Line by line, return the listing exactly, without any of the images.

* Provided data
%%
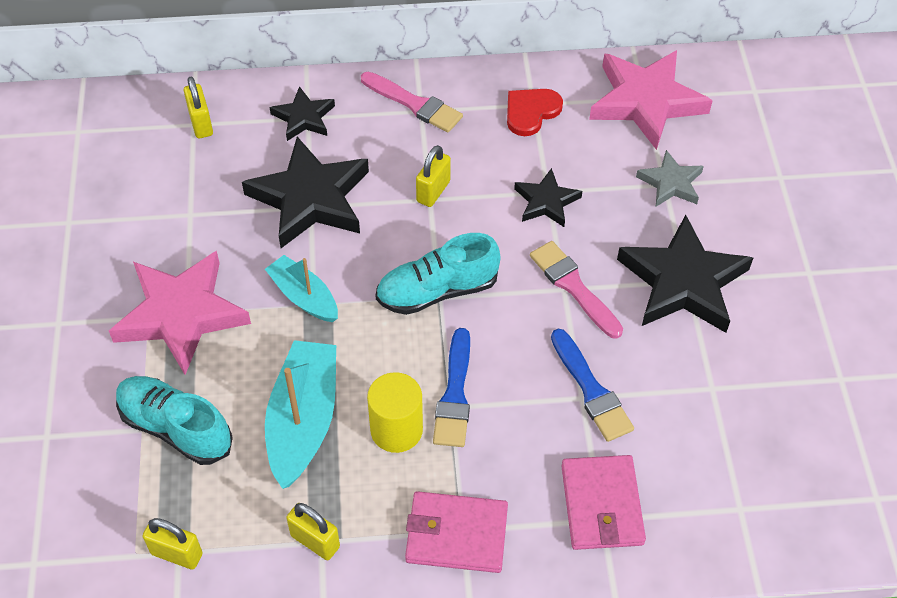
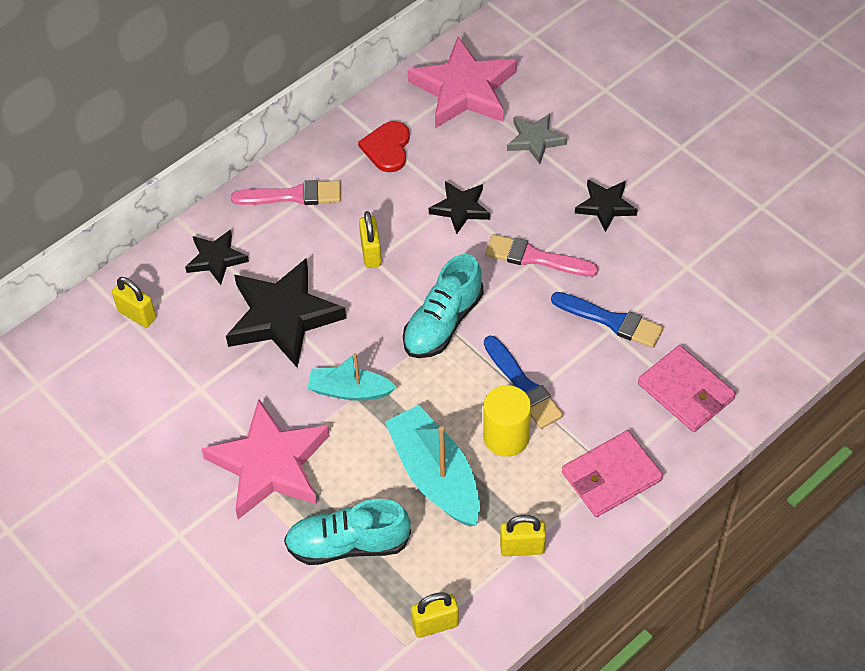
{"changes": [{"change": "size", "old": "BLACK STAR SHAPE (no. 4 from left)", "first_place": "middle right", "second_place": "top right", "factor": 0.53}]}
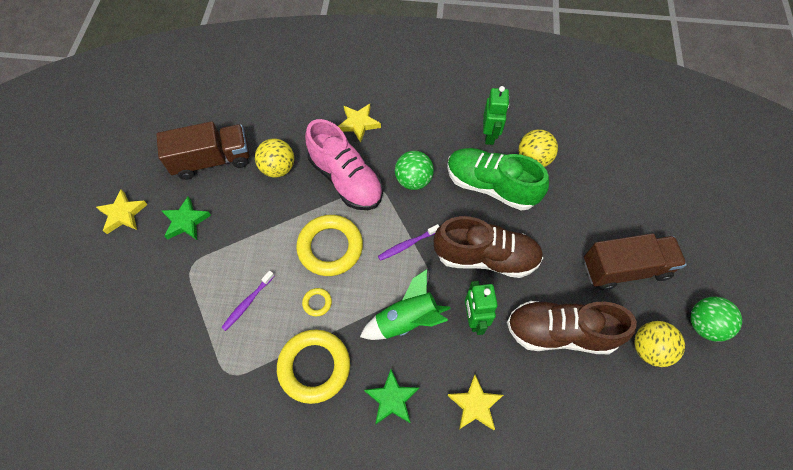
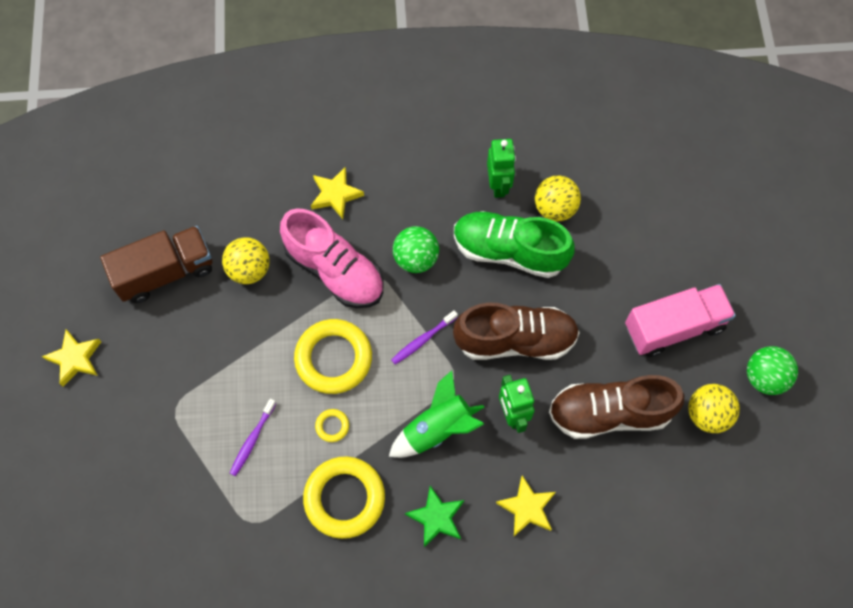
{"changes": [{"change": "missing", "old": "GREEN STAR SHAPE (no. 1 from left)", "first_place": "middle left"}, {"change": "colour", "old": "BROWN TRUCK (no. 2 from left)", "new": "ROSE-PINK TRUCK", "first_place": "middle right", "second_place": "middle right"}]}
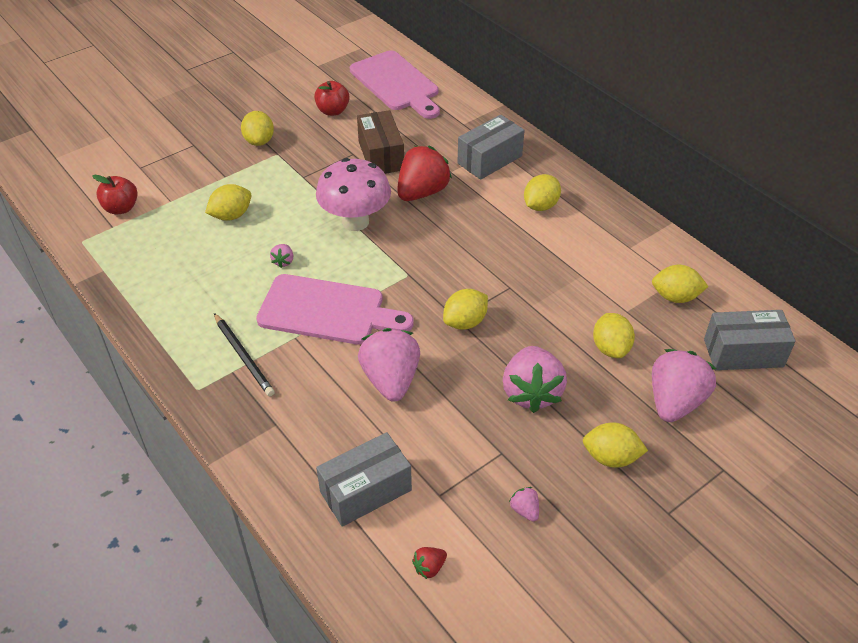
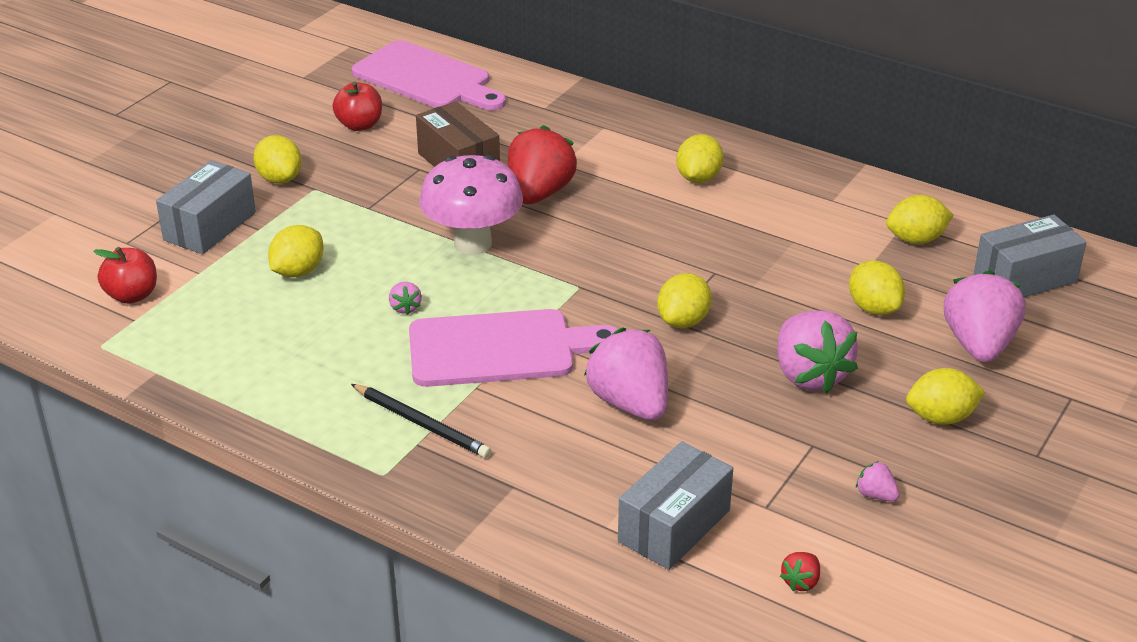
{"changes": [{"change": "relocated", "old": "ASH-GREY PACKAGE (no. 2 from left in the first image)", "new": "ASH-GREY PACKAGE (no. 1 from left)", "first_place": "top centre", "second_place": "top left"}]}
%%
* Reply
{"changes": [{"change": "size", "old": "BLACK STAR SHAPE (no. 4 from left)", "first_place": "middle right", "second_place": "top right", "factor": 0.53}]}
{"changes": [{"change": "missing", "old": "GREEN STAR SHAPE (no. 1 from left)", "first_place": "middle left"}, {"change": "colour", "old": "BROWN TRUCK (no. 2 from left)", "new": "ROSE-PINK TRUCK", "first_place": "middle right", "second_place": "middle right"}]}
{"changes": [{"change": "relocated", "old": "ASH-GREY PACKAGE (no. 2 from left in the first image)", "new": "ASH-GREY PACKAGE (no. 1 from left)", "first_place": "top centre", "second_place": "top left"}]}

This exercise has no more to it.